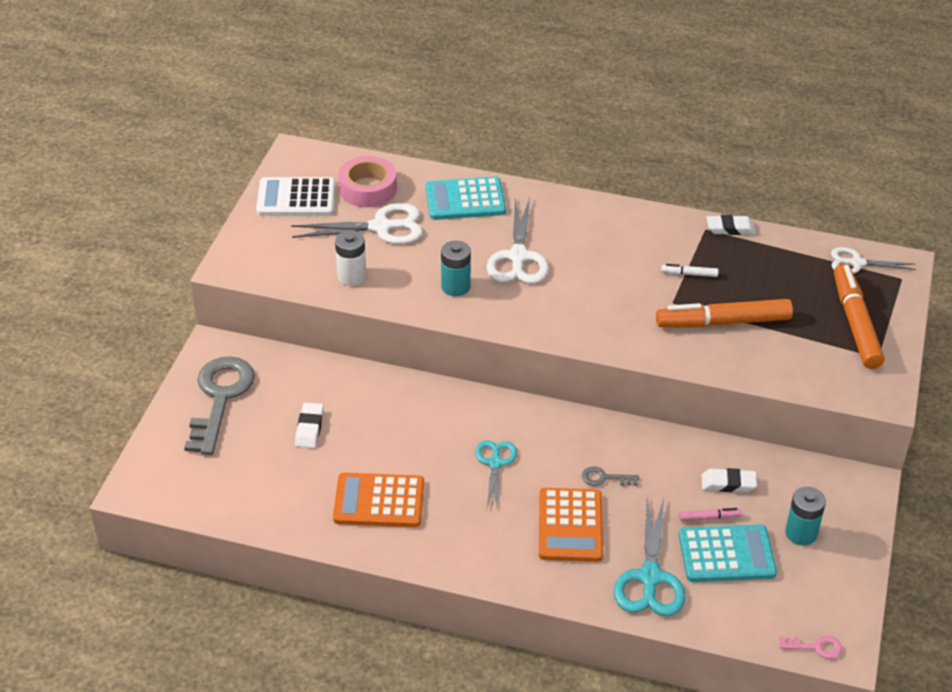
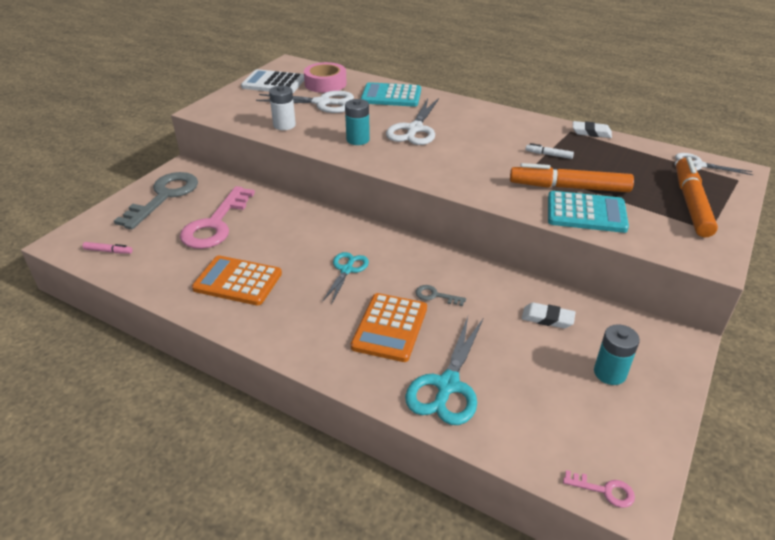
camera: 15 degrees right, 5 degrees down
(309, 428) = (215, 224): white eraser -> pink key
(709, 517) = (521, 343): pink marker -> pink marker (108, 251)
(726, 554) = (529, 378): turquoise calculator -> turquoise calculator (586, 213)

* * *

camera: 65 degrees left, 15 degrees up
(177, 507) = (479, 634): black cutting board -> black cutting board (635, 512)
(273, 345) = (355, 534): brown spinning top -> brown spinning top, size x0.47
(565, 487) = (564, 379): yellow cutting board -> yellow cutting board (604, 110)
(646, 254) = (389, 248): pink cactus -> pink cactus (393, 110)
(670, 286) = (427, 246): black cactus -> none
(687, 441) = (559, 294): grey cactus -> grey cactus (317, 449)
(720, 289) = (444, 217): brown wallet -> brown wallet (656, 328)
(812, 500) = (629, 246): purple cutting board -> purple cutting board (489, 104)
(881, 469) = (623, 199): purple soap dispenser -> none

--

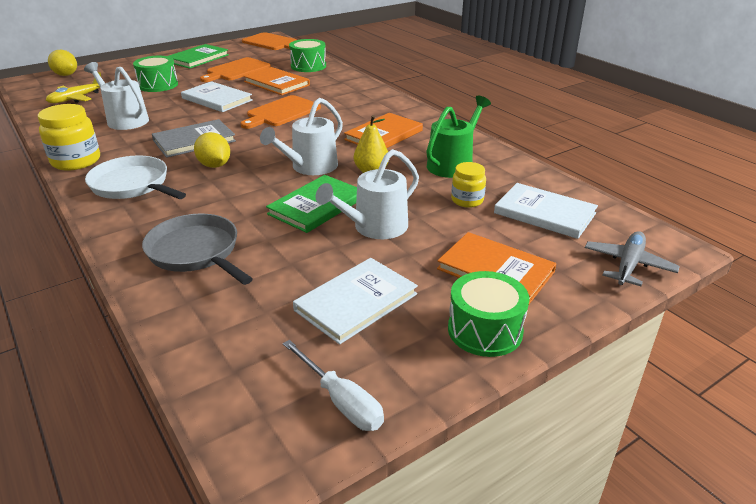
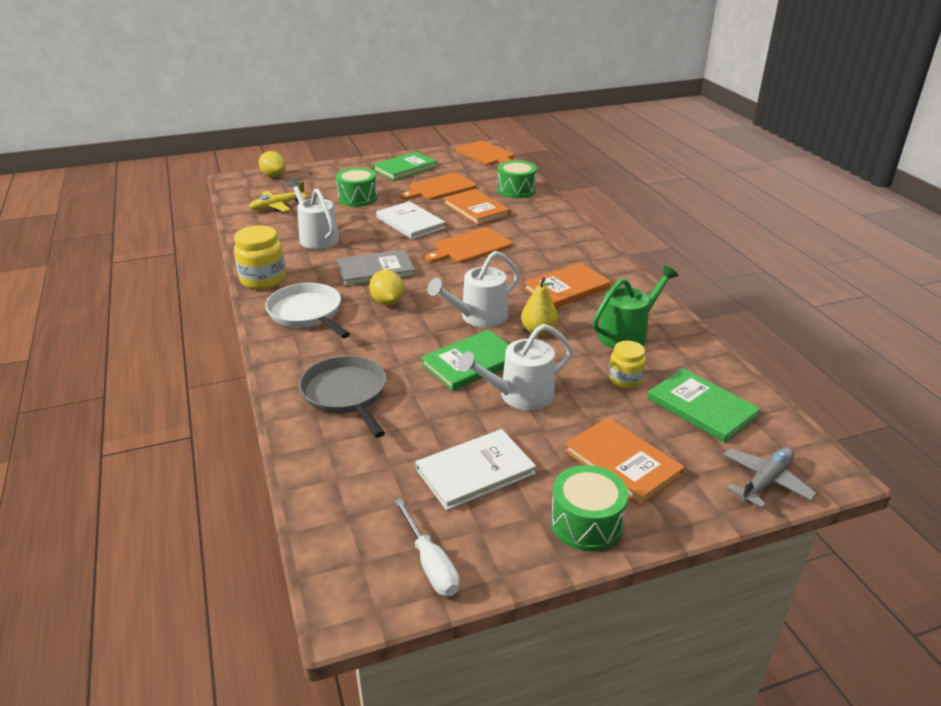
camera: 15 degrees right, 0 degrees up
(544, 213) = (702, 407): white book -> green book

WHAT YOU WILL DO: In the listing above, locate the line with "camera: 15 degrees right, 5 degrees down" and the line with "(726, 554) = (529, 378): turquoise", then extract exactly those lines and every line between them, and nothing more.

TASK OUTPUT:
camera: 15 degrees right, 5 degrees down
(309, 428) = (215, 224): white eraser -> pink key
(709, 517) = (521, 343): pink marker -> pink marker (108, 251)
(726, 554) = (529, 378): turquoise calculator -> turquoise calculator (586, 213)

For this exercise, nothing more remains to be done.